**ASSIGNED TASK**
This exercise calls for copying every line below that holds the word "button".

(Change detection outputs)
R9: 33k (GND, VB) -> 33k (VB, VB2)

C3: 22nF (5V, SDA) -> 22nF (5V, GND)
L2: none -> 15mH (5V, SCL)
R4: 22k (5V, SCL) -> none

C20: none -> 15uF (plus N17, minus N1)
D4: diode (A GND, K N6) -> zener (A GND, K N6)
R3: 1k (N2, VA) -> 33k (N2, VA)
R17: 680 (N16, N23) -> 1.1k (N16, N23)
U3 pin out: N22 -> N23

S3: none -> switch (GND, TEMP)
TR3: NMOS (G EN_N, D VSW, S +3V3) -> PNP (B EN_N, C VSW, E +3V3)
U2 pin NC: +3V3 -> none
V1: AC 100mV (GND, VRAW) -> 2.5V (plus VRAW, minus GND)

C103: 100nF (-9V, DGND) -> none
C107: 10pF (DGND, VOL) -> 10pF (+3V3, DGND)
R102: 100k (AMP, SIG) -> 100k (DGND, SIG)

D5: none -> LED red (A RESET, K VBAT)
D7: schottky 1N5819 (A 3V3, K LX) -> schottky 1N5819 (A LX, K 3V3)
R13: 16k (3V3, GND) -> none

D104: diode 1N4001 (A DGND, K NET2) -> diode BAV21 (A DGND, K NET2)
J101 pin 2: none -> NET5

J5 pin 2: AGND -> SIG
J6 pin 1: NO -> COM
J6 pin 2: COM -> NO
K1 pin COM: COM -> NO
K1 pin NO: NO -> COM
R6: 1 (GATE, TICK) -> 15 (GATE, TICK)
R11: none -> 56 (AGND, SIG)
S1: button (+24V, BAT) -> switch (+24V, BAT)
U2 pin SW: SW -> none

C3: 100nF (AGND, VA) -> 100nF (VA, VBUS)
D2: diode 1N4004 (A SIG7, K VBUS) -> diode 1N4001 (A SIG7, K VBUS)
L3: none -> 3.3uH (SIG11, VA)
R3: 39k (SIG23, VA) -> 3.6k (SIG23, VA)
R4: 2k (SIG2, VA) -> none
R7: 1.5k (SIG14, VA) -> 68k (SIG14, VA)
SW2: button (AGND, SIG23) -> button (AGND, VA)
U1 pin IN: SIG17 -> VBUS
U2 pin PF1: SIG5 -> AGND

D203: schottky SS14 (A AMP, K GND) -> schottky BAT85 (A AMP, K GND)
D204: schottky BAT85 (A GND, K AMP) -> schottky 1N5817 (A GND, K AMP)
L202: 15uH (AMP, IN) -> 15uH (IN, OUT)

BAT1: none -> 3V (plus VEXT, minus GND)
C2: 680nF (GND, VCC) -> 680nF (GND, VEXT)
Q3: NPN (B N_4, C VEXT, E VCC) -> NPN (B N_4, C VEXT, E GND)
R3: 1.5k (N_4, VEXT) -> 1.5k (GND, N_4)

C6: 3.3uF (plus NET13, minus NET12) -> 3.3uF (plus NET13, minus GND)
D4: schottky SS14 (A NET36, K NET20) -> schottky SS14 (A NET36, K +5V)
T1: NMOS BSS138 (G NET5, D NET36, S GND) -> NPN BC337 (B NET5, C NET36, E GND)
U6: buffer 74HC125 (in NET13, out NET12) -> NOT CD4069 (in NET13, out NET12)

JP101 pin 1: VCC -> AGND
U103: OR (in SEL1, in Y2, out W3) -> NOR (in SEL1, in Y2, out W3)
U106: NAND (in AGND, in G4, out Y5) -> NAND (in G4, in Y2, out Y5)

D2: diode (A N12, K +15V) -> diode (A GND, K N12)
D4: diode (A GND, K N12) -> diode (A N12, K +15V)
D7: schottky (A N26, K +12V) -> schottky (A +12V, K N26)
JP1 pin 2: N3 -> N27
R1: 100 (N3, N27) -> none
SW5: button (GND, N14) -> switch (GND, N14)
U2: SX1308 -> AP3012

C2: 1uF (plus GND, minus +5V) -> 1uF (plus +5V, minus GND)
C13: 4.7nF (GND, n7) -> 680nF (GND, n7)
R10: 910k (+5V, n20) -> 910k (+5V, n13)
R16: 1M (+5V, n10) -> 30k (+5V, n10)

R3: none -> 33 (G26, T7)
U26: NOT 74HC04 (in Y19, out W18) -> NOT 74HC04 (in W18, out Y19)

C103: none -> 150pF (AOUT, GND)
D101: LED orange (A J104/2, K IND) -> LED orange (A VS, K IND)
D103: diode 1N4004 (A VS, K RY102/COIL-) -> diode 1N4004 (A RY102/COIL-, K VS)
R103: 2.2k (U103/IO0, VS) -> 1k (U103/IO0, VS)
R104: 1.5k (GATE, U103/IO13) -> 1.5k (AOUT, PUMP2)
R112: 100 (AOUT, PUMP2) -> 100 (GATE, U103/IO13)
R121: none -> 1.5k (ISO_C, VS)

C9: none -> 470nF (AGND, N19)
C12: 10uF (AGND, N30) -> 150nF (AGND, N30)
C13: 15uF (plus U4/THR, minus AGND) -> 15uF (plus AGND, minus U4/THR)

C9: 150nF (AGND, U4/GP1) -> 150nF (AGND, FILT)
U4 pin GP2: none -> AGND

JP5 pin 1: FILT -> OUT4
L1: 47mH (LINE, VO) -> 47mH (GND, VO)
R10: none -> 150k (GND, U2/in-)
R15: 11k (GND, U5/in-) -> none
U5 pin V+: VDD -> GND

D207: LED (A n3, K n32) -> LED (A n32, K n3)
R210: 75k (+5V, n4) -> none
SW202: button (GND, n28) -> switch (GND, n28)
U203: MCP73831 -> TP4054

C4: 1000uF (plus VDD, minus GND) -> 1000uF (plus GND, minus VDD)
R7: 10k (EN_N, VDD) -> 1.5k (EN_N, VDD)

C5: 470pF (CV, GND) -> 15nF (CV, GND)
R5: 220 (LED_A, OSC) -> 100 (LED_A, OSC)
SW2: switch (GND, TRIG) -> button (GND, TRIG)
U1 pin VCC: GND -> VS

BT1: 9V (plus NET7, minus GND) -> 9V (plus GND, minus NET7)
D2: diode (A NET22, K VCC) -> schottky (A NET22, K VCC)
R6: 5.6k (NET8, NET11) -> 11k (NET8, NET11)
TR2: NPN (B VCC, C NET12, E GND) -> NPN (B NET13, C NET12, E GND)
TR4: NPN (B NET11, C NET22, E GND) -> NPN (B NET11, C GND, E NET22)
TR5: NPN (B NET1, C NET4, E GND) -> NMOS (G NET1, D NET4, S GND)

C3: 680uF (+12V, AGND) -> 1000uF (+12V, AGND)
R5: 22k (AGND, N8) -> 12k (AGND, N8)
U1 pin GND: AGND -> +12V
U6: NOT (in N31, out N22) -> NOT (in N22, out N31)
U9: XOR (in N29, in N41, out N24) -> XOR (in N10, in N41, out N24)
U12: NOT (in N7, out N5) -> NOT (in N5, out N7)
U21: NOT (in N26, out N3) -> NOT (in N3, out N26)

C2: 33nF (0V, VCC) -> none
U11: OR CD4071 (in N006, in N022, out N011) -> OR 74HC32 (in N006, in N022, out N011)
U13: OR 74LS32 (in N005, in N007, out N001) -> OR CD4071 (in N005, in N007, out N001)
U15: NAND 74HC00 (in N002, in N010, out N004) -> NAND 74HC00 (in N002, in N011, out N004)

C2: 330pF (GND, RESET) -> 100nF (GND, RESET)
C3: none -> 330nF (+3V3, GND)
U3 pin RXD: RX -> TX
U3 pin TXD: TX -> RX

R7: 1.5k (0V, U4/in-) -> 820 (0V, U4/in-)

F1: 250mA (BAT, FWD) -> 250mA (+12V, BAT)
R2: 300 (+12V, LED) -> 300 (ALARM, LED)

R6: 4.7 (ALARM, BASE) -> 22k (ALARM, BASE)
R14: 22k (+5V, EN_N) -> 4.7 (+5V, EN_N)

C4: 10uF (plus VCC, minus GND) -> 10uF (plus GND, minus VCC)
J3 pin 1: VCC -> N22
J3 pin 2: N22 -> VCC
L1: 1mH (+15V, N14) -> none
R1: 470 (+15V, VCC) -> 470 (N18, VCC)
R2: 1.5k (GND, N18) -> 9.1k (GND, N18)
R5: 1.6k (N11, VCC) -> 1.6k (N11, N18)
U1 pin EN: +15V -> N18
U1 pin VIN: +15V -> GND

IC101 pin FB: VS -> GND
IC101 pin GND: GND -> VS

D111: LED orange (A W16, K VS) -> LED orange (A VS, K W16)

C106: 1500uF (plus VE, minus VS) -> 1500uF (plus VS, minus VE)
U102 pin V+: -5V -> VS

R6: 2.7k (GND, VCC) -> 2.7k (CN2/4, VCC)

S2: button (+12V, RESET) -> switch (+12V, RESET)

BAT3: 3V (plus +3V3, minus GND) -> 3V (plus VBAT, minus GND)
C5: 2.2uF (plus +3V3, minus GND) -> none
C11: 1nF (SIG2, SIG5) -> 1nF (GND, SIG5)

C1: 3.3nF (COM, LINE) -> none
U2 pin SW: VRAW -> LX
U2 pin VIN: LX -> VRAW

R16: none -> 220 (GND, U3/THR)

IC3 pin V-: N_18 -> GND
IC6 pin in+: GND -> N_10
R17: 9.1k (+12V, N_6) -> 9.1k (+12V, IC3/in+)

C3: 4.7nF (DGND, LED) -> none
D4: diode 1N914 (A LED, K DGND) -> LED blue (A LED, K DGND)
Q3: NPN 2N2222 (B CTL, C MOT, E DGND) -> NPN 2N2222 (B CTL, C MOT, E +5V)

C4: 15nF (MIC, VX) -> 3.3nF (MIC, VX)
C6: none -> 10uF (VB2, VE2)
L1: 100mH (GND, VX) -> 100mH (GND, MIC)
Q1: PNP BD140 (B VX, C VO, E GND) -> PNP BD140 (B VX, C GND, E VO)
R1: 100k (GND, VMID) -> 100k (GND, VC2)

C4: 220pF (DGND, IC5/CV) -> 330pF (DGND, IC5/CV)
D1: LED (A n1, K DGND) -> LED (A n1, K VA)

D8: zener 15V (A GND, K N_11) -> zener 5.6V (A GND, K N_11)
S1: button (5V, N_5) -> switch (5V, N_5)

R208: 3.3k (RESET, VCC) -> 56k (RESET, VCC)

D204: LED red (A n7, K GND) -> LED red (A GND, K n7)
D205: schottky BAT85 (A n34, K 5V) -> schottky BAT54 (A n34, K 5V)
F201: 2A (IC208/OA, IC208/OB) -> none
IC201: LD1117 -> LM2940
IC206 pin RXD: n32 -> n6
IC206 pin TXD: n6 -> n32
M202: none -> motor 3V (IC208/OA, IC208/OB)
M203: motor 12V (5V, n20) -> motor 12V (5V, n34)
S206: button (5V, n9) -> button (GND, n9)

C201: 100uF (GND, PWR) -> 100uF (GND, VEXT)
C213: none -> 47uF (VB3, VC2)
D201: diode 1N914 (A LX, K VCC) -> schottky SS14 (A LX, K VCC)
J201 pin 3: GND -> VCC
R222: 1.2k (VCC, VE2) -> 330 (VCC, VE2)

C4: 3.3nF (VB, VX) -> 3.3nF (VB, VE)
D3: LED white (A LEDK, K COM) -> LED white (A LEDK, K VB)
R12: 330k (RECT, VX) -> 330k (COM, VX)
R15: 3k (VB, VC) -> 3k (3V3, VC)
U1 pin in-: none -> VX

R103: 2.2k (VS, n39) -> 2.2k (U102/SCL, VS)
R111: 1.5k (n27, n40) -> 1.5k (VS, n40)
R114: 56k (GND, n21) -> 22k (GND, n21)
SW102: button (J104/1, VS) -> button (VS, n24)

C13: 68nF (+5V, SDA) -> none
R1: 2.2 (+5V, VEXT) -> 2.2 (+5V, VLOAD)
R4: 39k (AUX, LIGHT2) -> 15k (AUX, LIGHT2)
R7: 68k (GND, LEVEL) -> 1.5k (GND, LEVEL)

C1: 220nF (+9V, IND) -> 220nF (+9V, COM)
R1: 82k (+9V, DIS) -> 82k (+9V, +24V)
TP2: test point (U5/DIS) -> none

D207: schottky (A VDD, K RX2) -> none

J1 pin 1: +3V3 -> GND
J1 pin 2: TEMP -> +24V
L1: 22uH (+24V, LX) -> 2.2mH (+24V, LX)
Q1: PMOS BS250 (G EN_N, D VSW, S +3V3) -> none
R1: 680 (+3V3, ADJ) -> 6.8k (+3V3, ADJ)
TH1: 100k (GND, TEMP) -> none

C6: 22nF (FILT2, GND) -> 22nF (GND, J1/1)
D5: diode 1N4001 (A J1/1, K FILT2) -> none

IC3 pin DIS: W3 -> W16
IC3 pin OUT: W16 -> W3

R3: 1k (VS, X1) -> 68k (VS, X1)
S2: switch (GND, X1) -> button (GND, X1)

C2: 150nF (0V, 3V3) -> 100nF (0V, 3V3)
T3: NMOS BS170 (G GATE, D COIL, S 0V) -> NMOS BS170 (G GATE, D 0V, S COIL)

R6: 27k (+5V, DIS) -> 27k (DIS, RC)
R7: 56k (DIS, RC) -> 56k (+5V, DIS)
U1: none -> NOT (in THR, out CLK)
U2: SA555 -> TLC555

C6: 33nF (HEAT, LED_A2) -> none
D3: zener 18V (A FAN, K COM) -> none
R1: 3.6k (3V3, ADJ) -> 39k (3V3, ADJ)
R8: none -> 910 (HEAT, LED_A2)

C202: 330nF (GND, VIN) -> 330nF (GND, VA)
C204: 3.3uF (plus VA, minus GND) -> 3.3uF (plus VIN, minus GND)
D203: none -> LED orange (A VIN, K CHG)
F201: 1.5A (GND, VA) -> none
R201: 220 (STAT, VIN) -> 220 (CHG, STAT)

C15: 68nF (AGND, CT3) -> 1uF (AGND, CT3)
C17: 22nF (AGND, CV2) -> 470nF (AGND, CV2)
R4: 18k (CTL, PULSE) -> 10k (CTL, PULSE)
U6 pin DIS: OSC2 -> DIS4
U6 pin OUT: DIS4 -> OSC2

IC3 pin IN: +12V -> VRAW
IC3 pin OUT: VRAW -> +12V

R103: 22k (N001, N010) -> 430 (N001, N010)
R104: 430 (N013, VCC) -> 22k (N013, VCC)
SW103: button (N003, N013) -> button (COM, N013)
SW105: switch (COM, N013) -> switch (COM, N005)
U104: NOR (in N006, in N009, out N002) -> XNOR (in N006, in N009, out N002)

**SOLUTION TO THIS PROBLEM**
S1: button (+24V, BAT) -> switch (+24V, BAT)
SW2: button (AGND, SIG23) -> button (AGND, VA)
SW5: button (GND, N14) -> switch (GND, N14)
SW202: button (GND, n28) -> switch (GND, n28)
SW2: switch (GND, TRIG) -> button (GND, TRIG)
S2: button (+12V, RESET) -> switch (+12V, RESET)
S1: button (5V, N_5) -> switch (5V, N_5)
S206: button (5V, n9) -> button (GND, n9)
SW102: button (J104/1, VS) -> button (VS, n24)
S2: switch (GND, X1) -> button (GND, X1)
SW103: button (N003, N013) -> button (COM, N013)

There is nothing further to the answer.